======== Exercise material ========
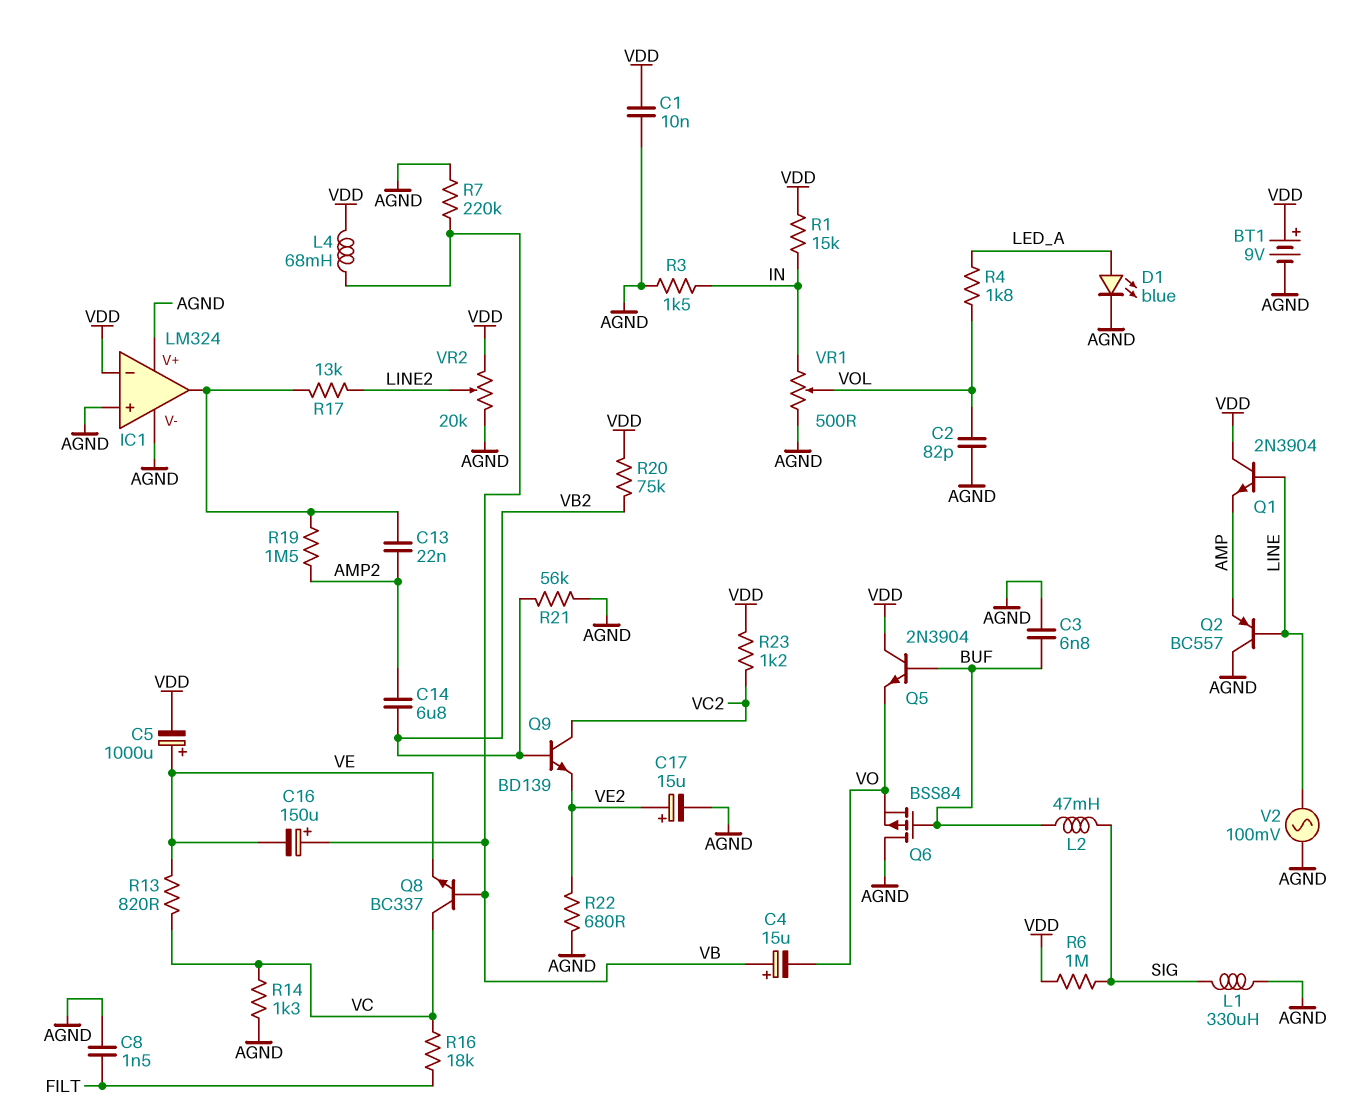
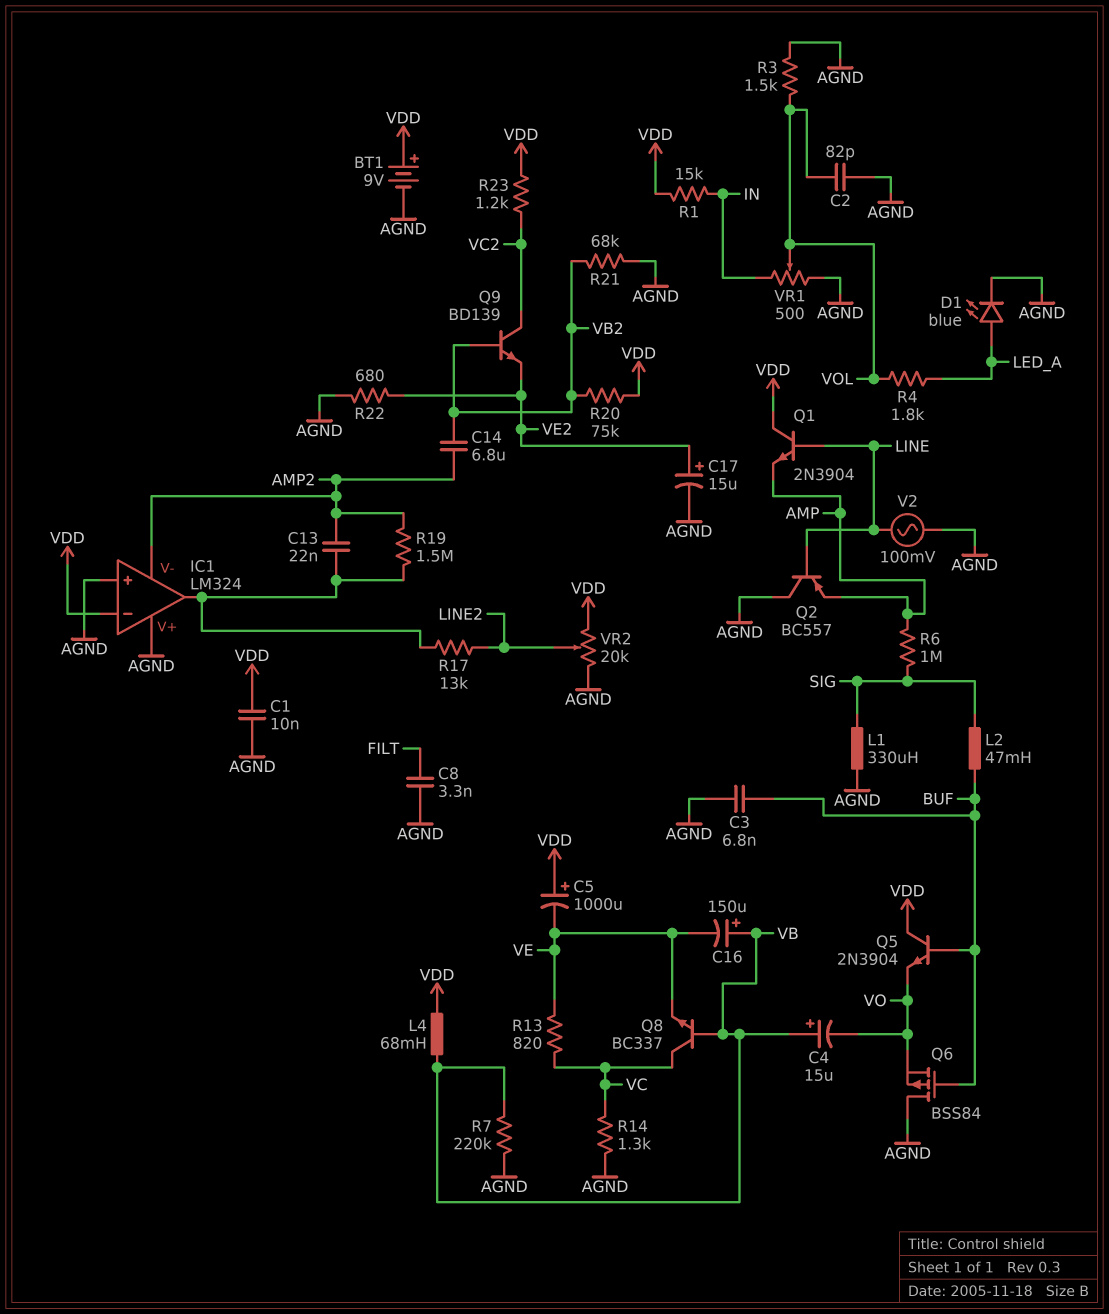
C5: 1000uF (plus VE, minus VDD) -> 1000uF (plus VDD, minus VE)
C8: 1.5nF (AGND, FILT) -> 3.3nF (AGND, FILT)
IC1 pin V-: AGND -> AMP2
R3: 1.5k (AGND, IN) -> 1.5k (AGND, VOL)
R6: 1M (SIG, VDD) -> 1M (AMP, SIG)
R16: 18k (FILT, VC) -> none
R21: 56k (AGND, VB2) -> 68k (AGND, VB2)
========
Exercise prompt
Report back every line of the entries in which "FILT" occurs.

Answer to this exercise
C8: 1.5nF (AGND, FILT) -> 3.3nF (AGND, FILT)
R16: 18k (FILT, VC) -> none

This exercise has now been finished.